Retype, word for word, each line between the lines holding "blue vase [43,281,134,444]" and "blue rolling pin [427,435,534,591]", inclusive, and leave the rest of the data alone.
Segment Start: AVAILABLE RECORDS
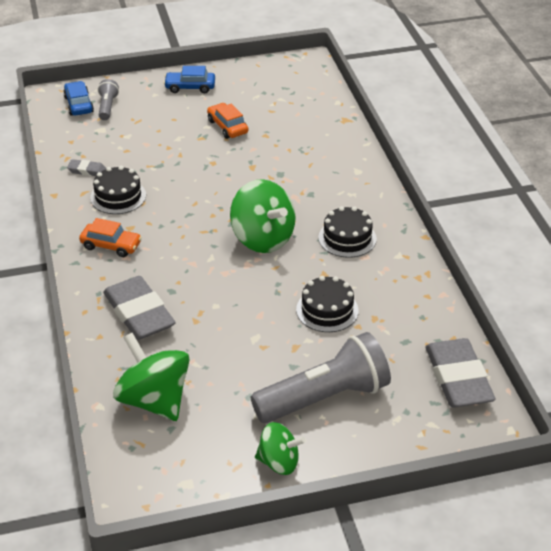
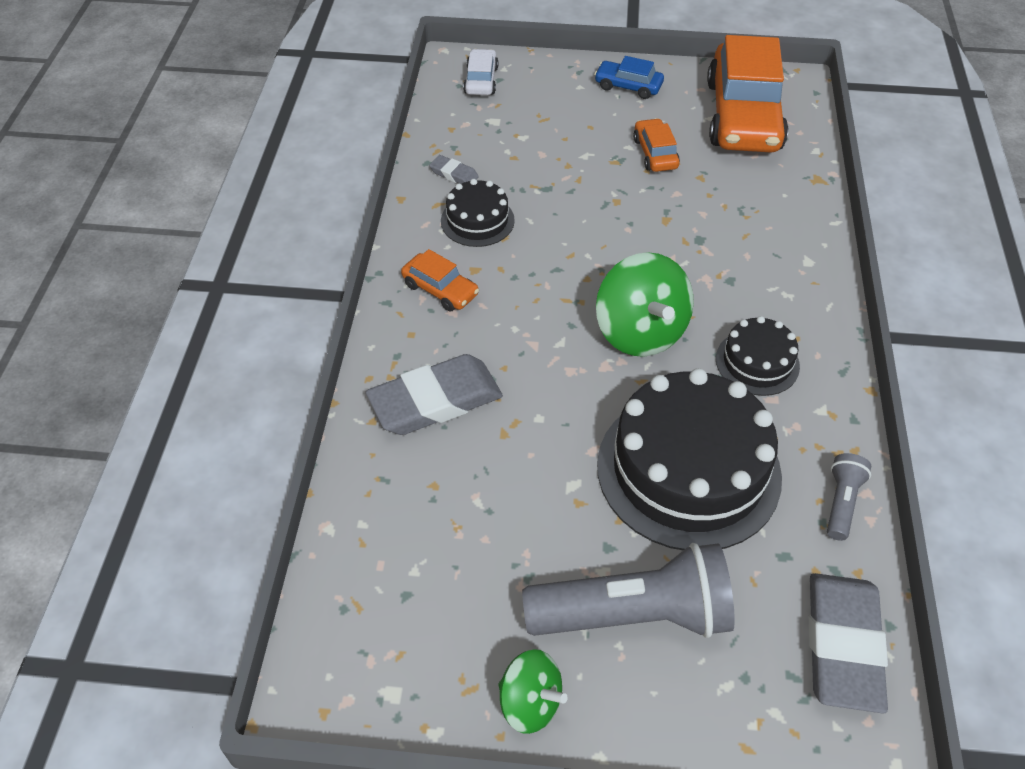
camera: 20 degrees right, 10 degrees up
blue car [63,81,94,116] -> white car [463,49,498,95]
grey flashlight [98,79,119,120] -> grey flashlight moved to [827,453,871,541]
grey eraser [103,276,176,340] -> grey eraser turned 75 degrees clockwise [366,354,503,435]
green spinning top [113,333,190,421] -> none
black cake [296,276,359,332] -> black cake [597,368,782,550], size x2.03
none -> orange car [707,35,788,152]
Segment End: AVAILABLE RECORDS
Segment Start: AVAILABLE RECORDS
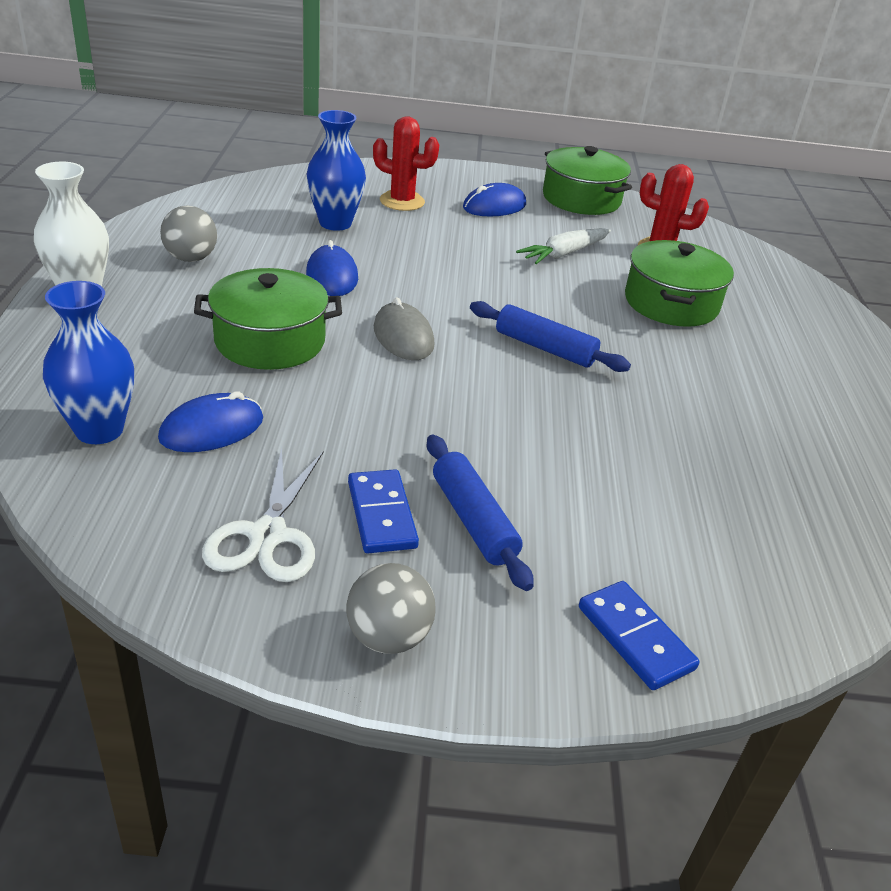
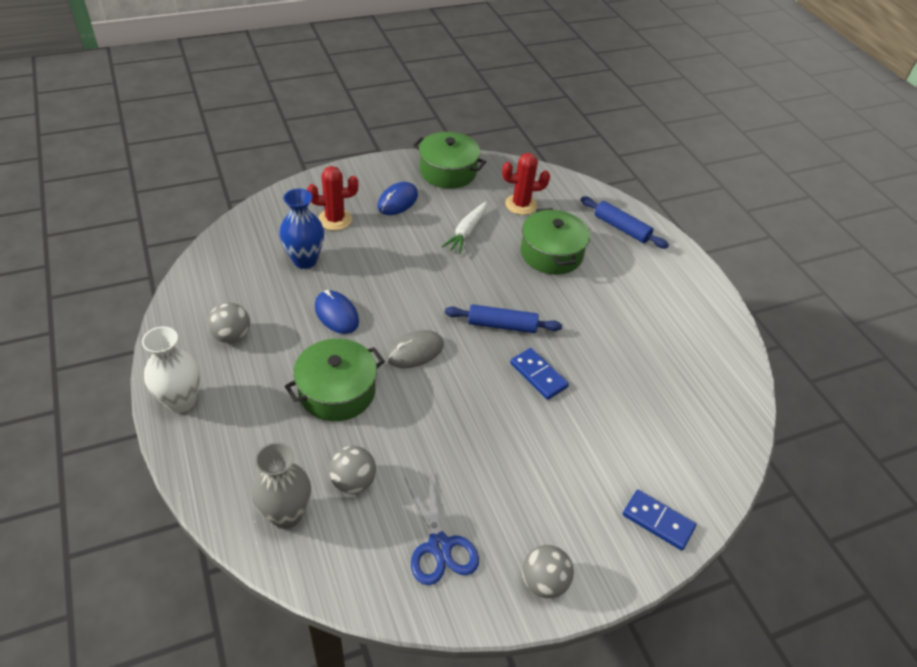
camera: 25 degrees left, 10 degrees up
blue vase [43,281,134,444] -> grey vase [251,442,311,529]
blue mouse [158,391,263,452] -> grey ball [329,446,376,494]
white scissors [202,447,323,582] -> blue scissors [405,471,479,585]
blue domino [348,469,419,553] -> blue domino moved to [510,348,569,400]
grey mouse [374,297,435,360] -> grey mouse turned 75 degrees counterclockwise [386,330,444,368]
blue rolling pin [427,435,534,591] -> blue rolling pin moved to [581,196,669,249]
Segment End: AVAILABLE RECORDS
## RESPONSE BELOW:
blue vase [43,281,134,444] -> grey vase [251,442,311,529]
blue mouse [158,391,263,452] -> grey ball [329,446,376,494]
white scissors [202,447,323,582] -> blue scissors [405,471,479,585]
blue domino [348,469,419,553] -> blue domino moved to [510,348,569,400]
grey mouse [374,297,435,360] -> grey mouse turned 75 degrees counterclockwise [386,330,444,368]
blue rolling pin [427,435,534,591] -> blue rolling pin moved to [581,196,669,249]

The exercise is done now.